What to produce >> None of the images should appear in your copy. Transcribe the data in full.

Stored data entries >>
#####
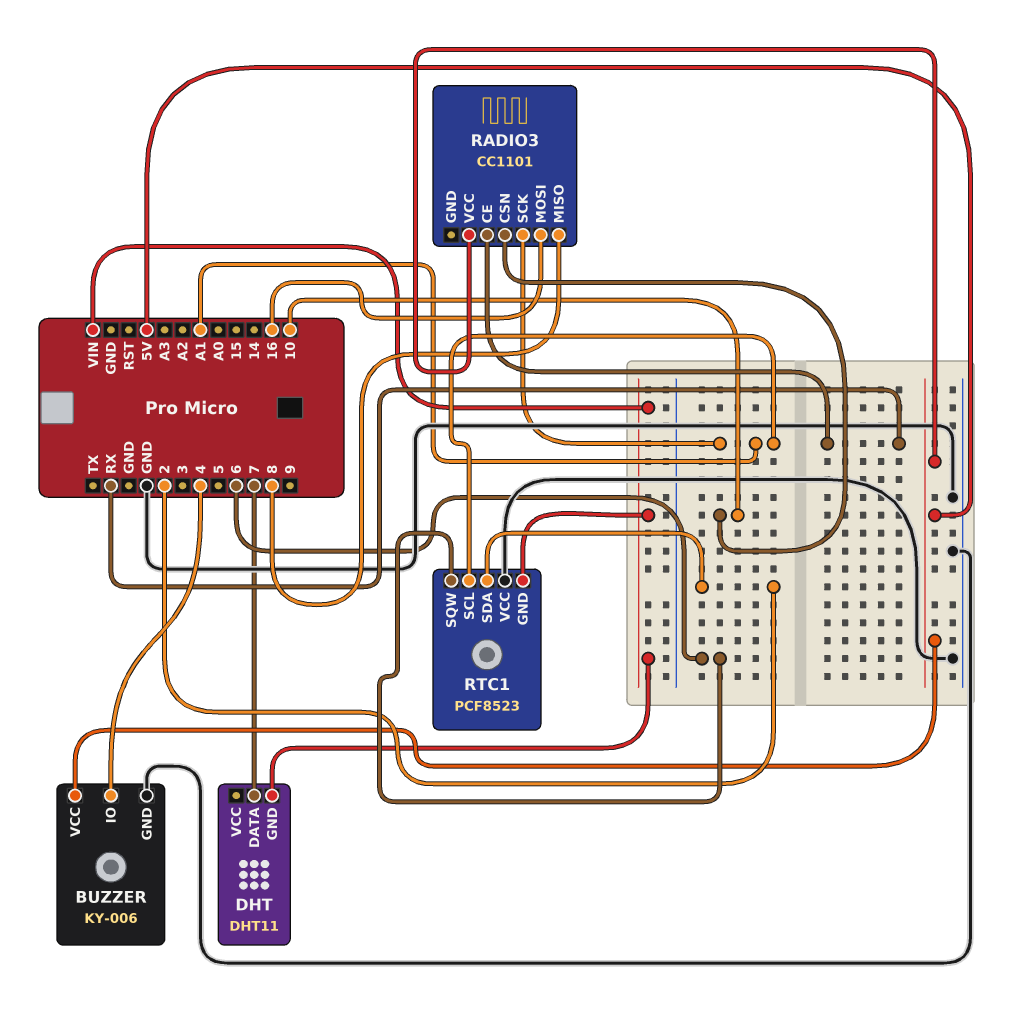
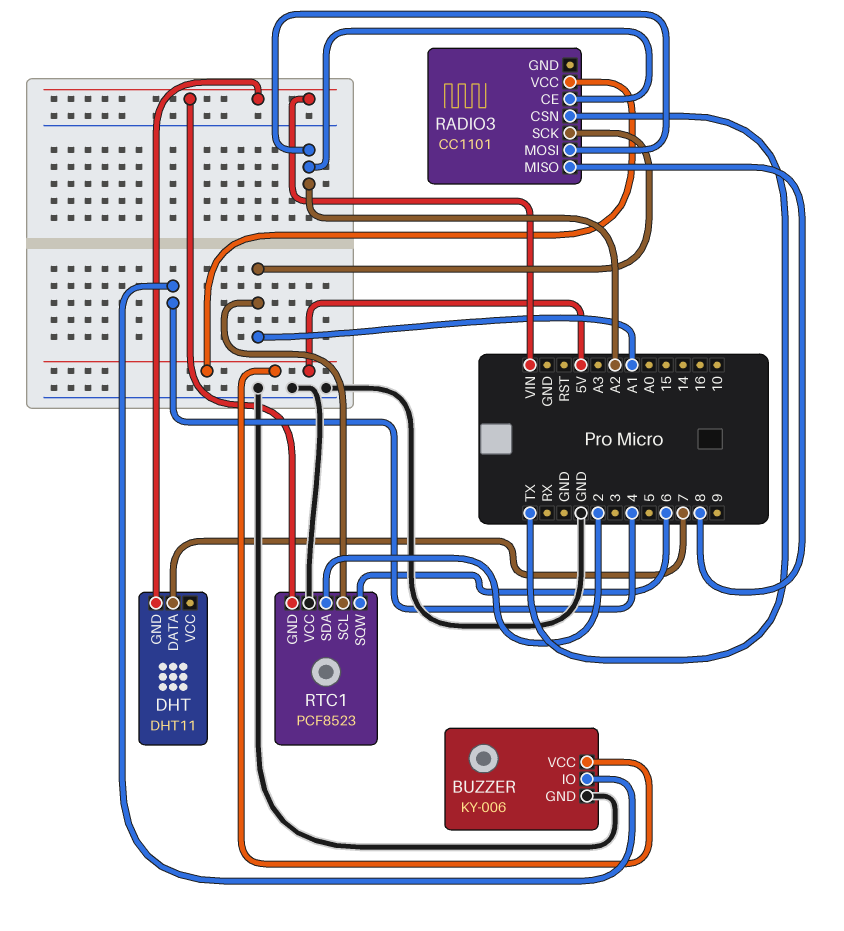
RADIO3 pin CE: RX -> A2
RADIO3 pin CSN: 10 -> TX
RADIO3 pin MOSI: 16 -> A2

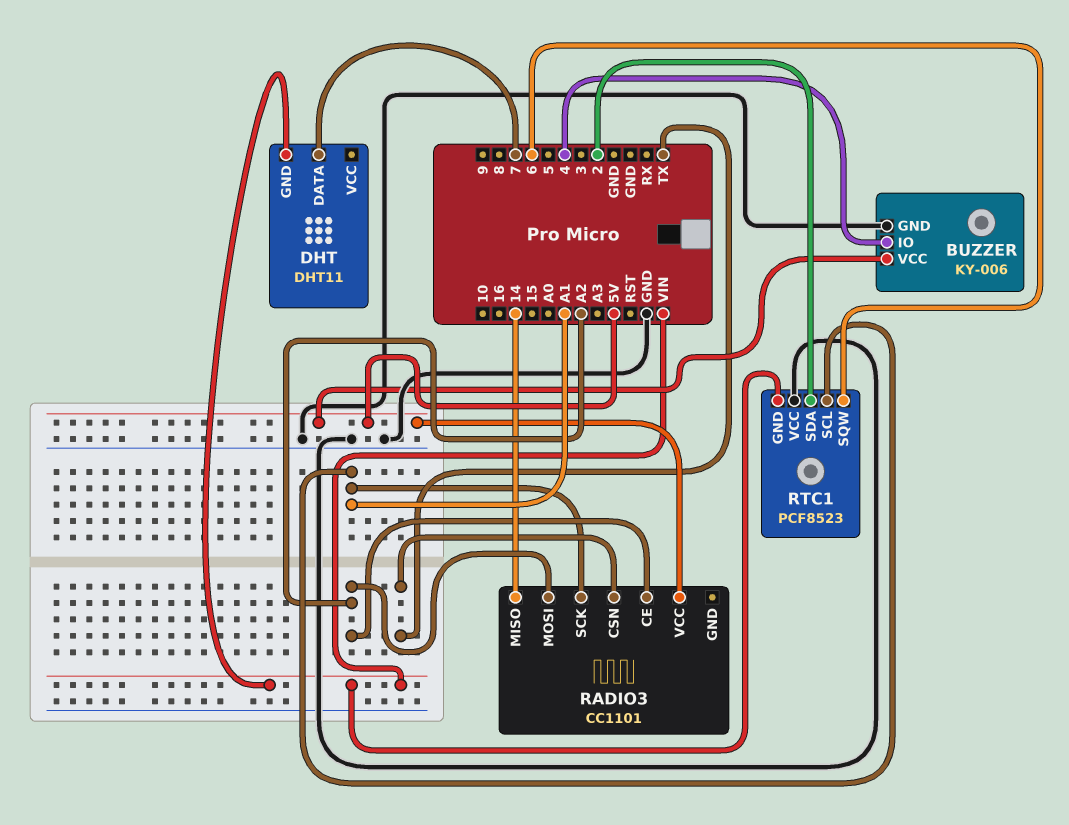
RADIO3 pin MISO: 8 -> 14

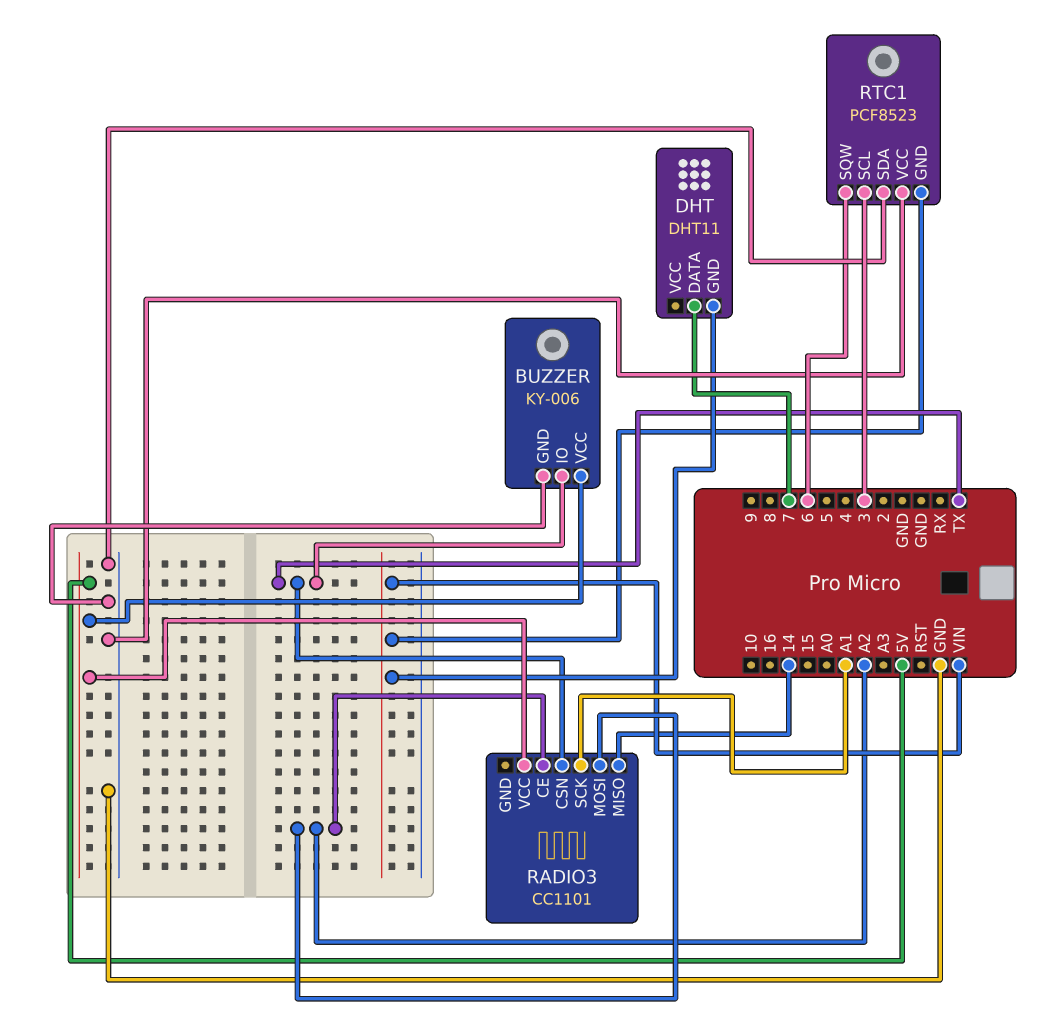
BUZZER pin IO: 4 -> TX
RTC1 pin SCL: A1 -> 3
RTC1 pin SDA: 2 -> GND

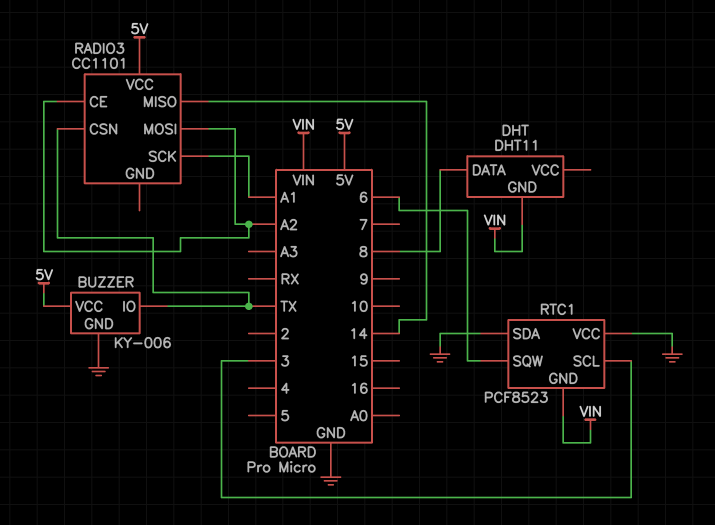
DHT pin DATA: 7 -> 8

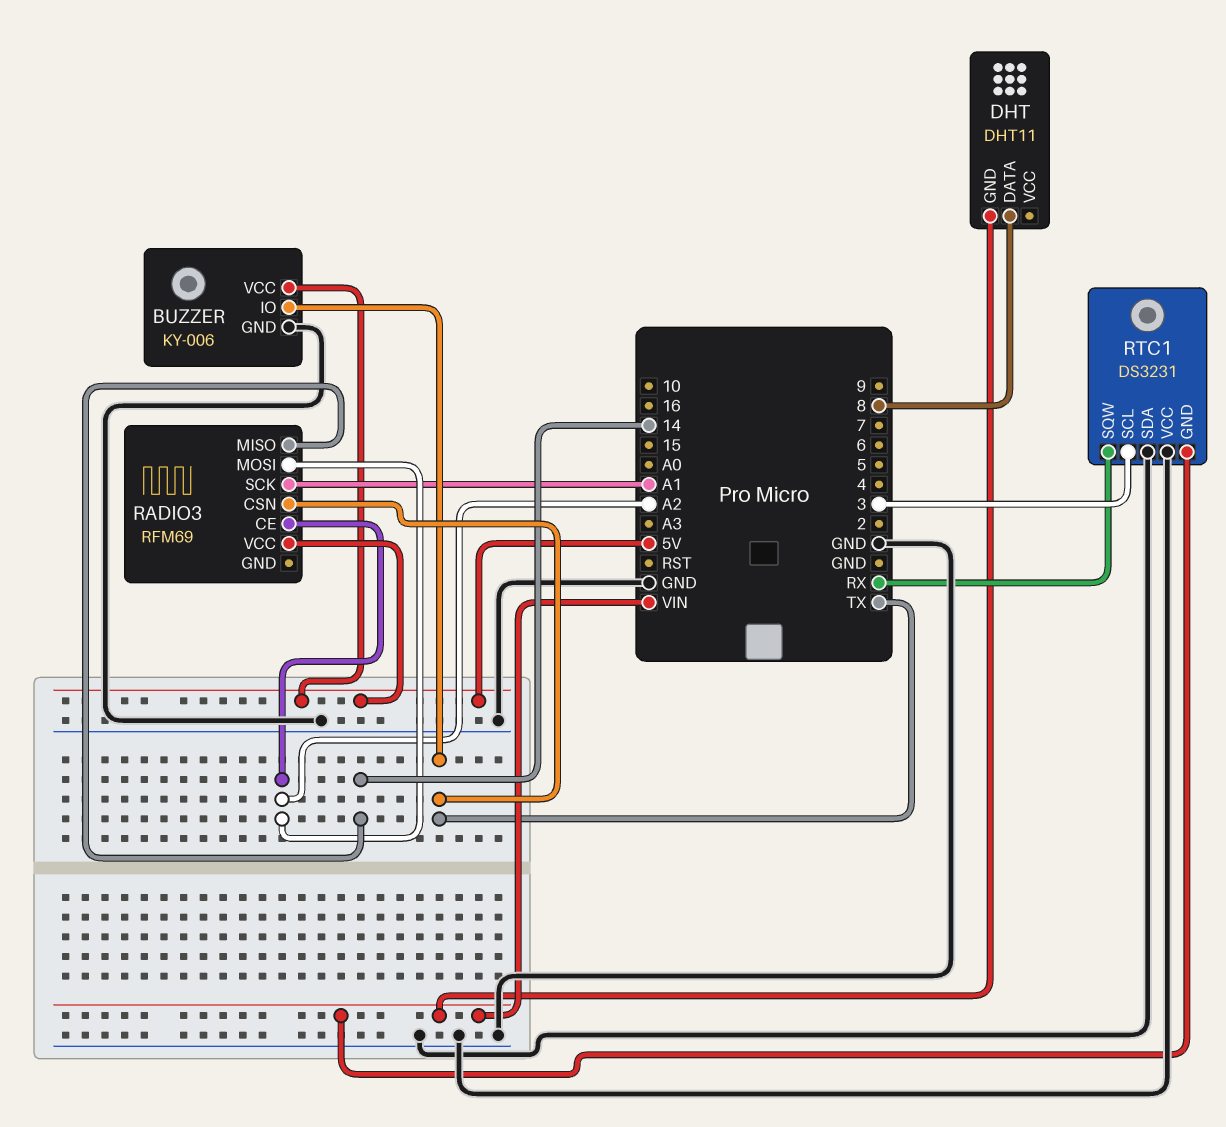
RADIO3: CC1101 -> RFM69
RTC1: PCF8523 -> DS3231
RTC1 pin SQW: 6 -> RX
#####
Task output >>
RADIO3 pin CE: RX -> A2
RADIO3 pin CSN: 10 -> TX
RADIO3 pin MOSI: 16 -> A2

RADIO3 pin MISO: 8 -> 14

BUZZER pin IO: 4 -> TX
RTC1 pin SCL: A1 -> 3
RTC1 pin SDA: 2 -> GND

DHT pin DATA: 7 -> 8

RADIO3: CC1101 -> RFM69
RTC1: PCF8523 -> DS3231
RTC1 pin SQW: 6 -> RX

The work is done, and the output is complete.